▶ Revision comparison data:
■ ■ ■ ■ ■

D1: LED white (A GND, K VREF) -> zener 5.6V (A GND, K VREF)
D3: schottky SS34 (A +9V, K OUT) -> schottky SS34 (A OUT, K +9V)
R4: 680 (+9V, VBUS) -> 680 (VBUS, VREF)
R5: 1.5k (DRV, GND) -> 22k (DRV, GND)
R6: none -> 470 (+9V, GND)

■ ■ ■ ■ ■

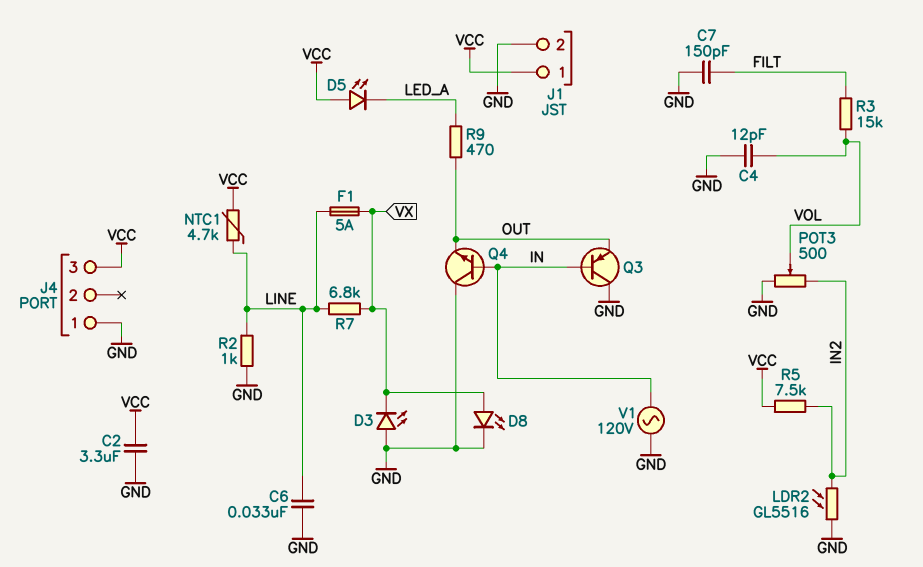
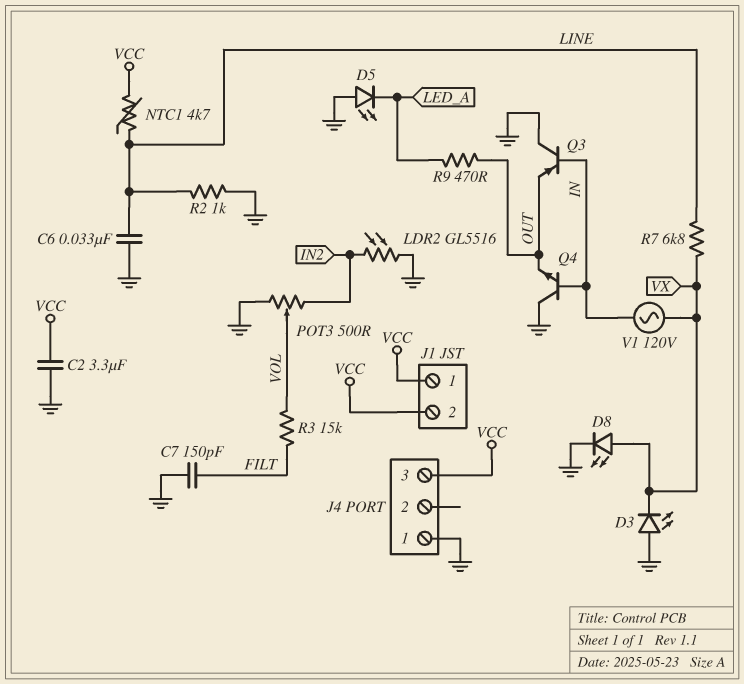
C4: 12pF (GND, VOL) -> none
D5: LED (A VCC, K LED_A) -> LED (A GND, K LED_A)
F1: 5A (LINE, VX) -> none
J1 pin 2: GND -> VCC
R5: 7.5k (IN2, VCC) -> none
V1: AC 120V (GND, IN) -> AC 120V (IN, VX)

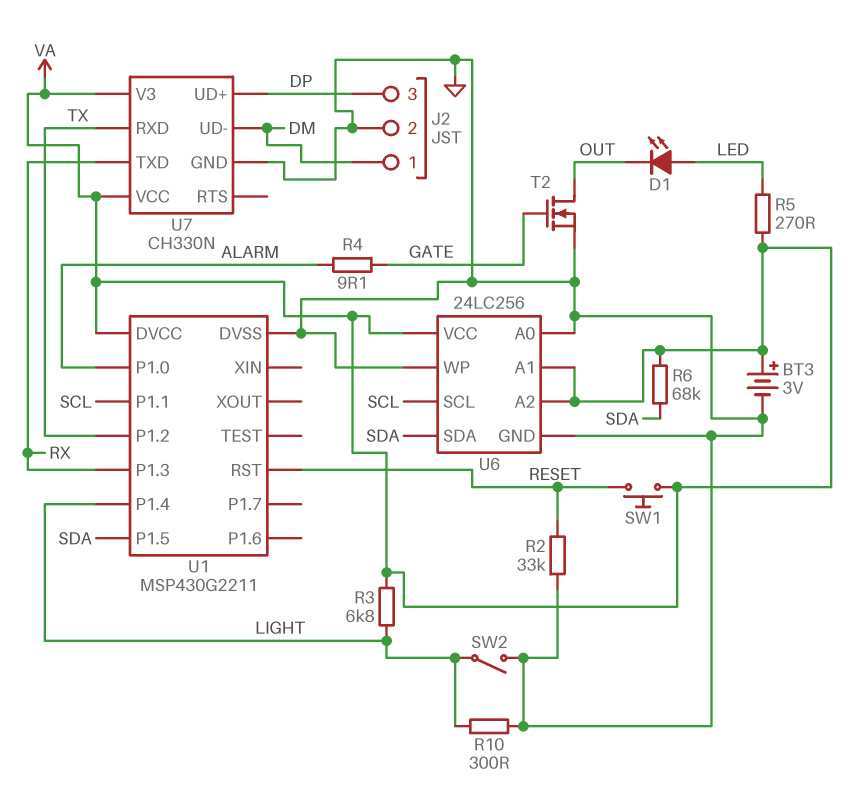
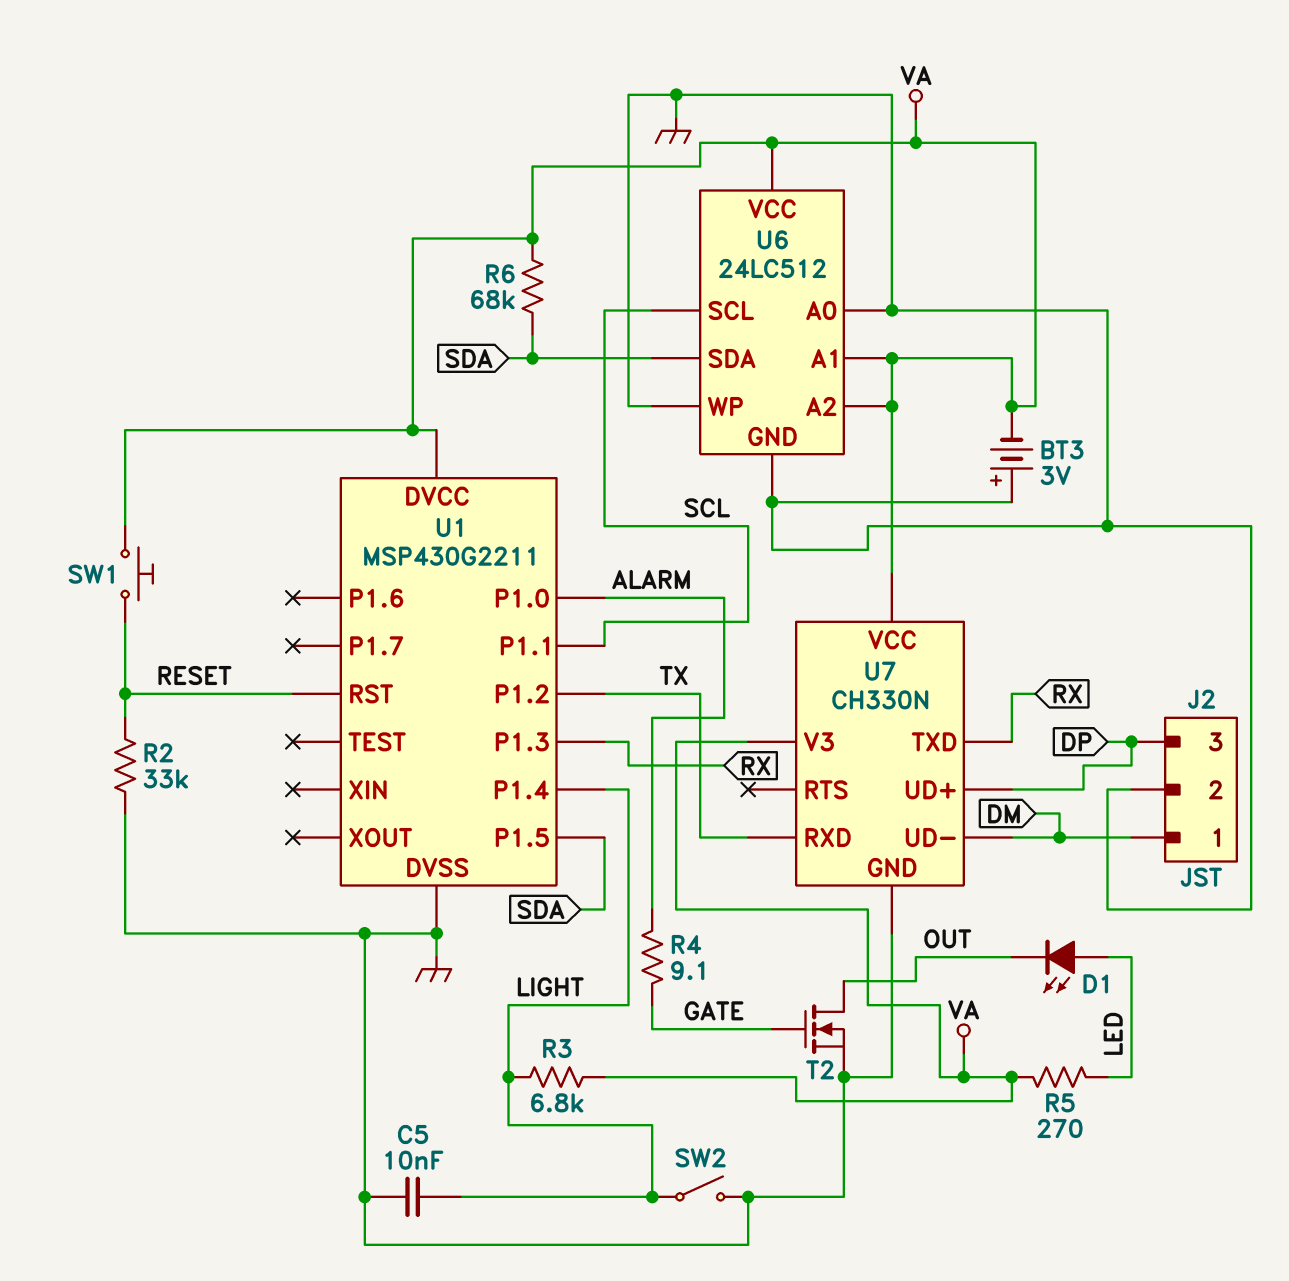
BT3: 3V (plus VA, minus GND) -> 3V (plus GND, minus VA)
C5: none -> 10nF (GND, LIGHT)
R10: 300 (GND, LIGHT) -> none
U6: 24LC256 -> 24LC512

■ ■ ■ ■ ■

Look above for the line holding "BT3: 3V (plus", then set down exactly that line and every line after it up to and including the line holding "U6: 24LC256 -> 24LC512", with nothing else.

▶ Task result:
BT3: 3V (plus VA, minus GND) -> 3V (plus GND, minus VA)
C5: none -> 10nF (GND, LIGHT)
R10: 300 (GND, LIGHT) -> none
U6: 24LC256 -> 24LC512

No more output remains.